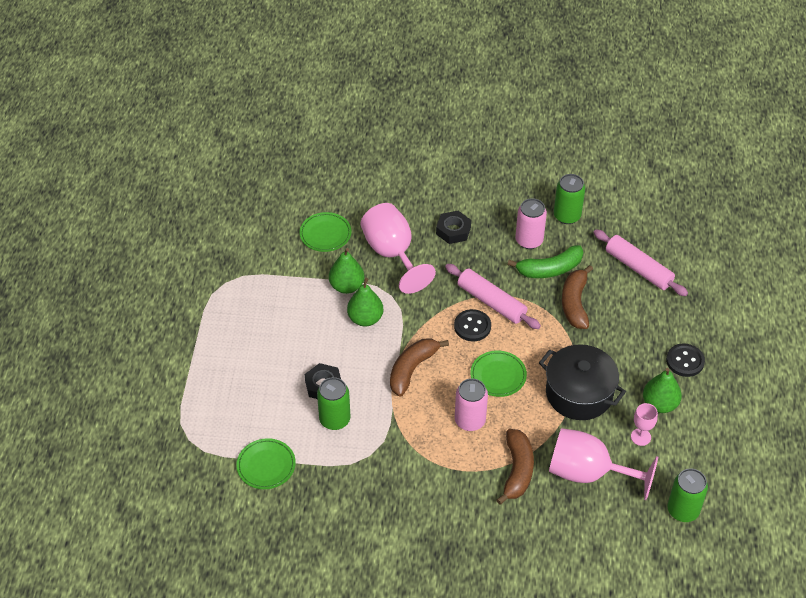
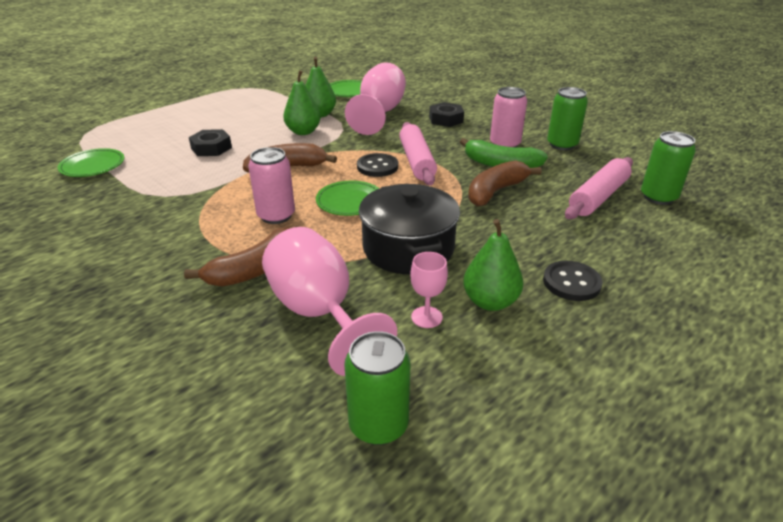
camera: 40 degrees right, 15 degrees down
green can [317,377,350,430] -> green can moved to [641,131,696,205]
pink rolling pin [593,229,688,296] -> pink rolling pin turned 45 degrees clockwise [565,157,633,219]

+ + + + + + +

Problem to work on =
Pull every line with the string "degrees" out of the material.

Result =
camera: 40 degrees right, 15 degrees down
pink rolling pin [593,229,688,296] -> pink rolling pin turned 45 degrees clockwise [565,157,633,219]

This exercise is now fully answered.